Task to complete: Output the listing word for word, minus images.

Data to process:

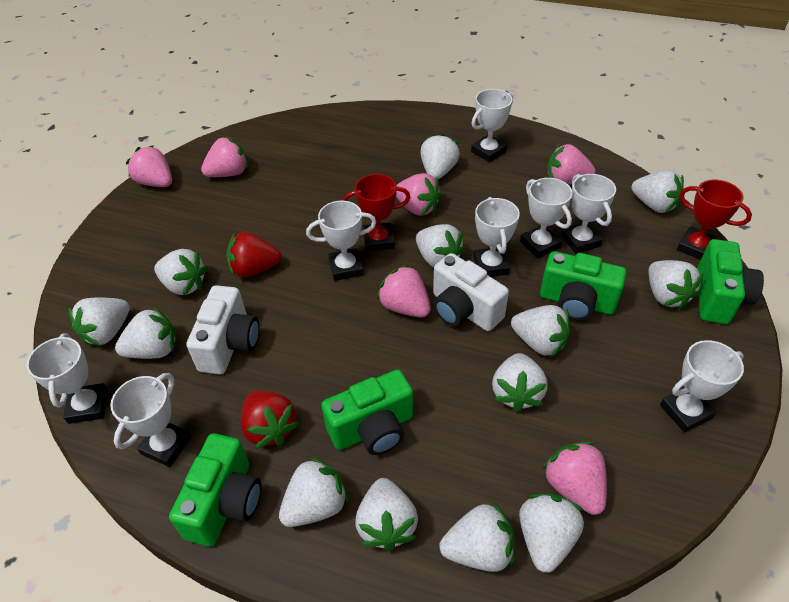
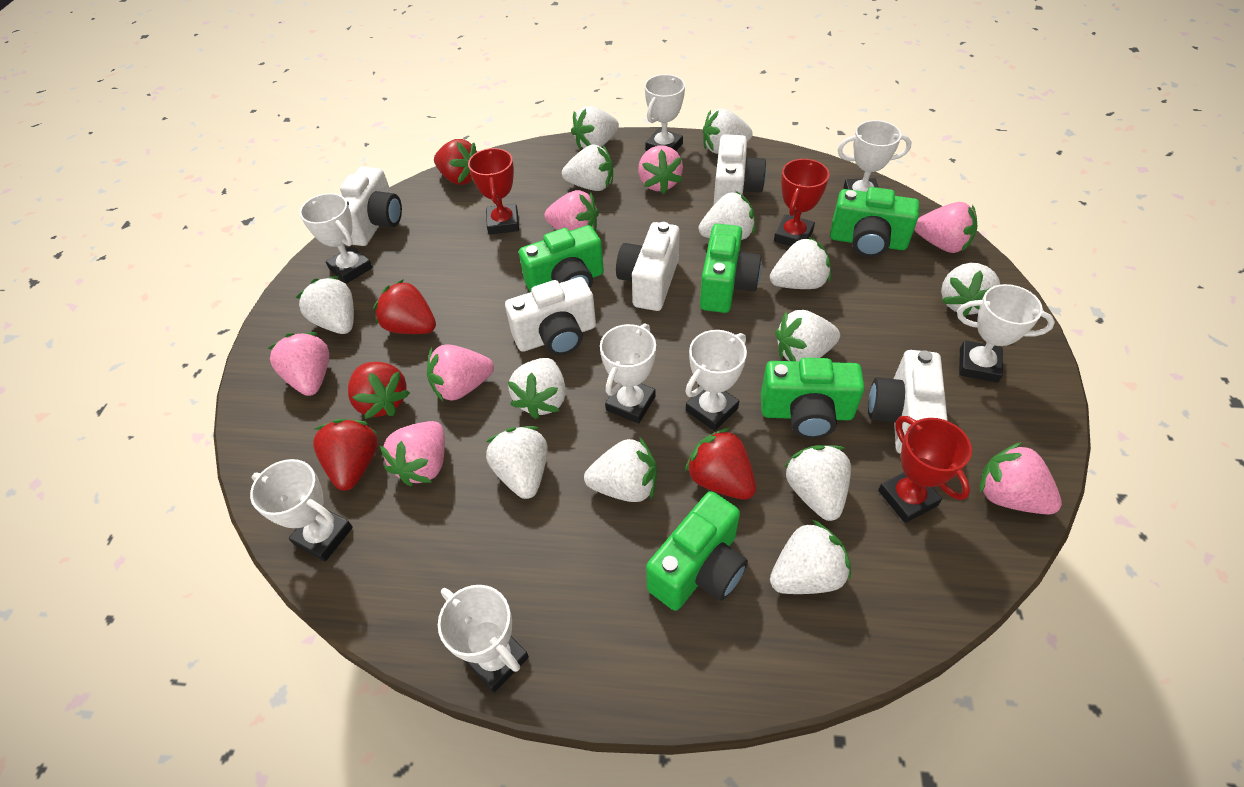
green camera: 4 -> 5
pink strawberry: 6 -> 7
red strawberry: 2 -> 5
red trophy: 2 -> 3
white camera: 2 -> 5

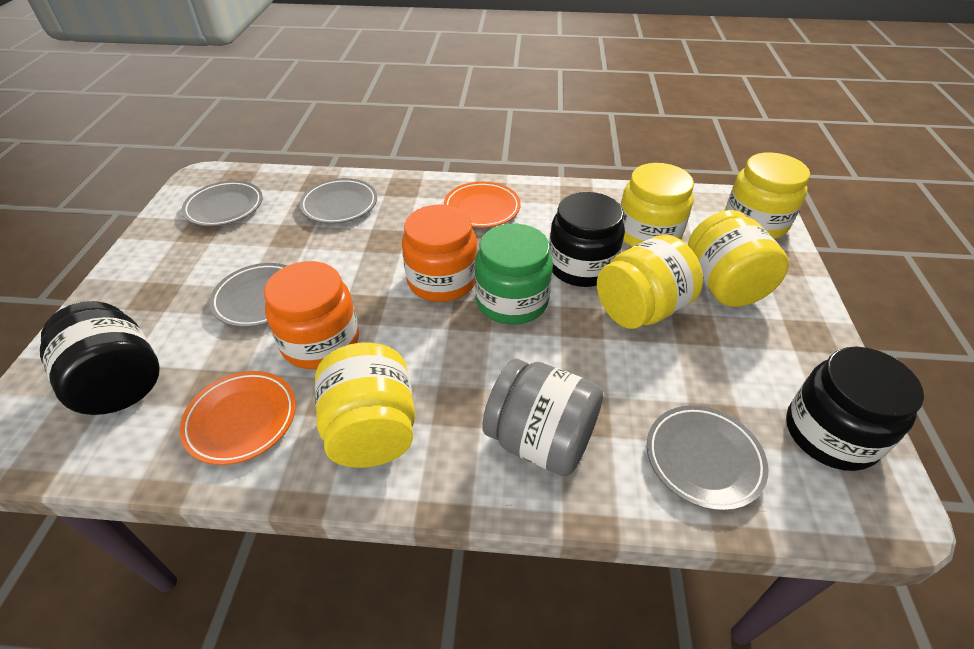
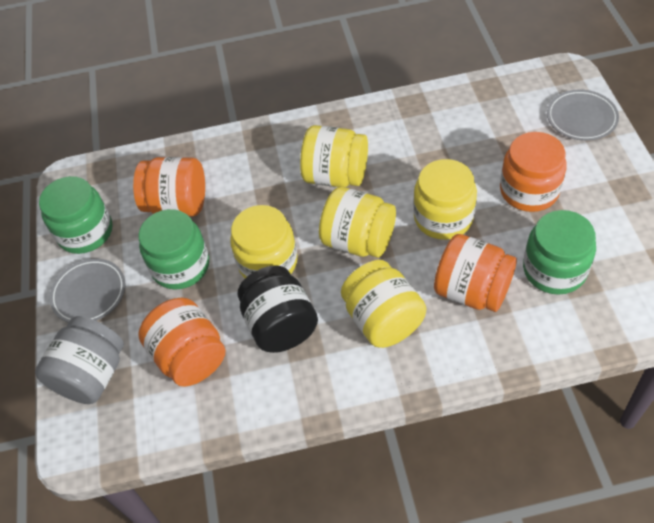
black jar: 3 -> 1
green jar: 1 -> 3
grey plate: 4 -> 2
orange jar: 2 -> 4
orange plate: 2 -> 0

Exercise solution:
green camera: 4 -> 5
pink strawberry: 6 -> 7
red strawberry: 2 -> 5
red trophy: 2 -> 3
white camera: 2 -> 5

black jar: 3 -> 1
green jar: 1 -> 3
grey plate: 4 -> 2
orange jar: 2 -> 4
orange plate: 2 -> 0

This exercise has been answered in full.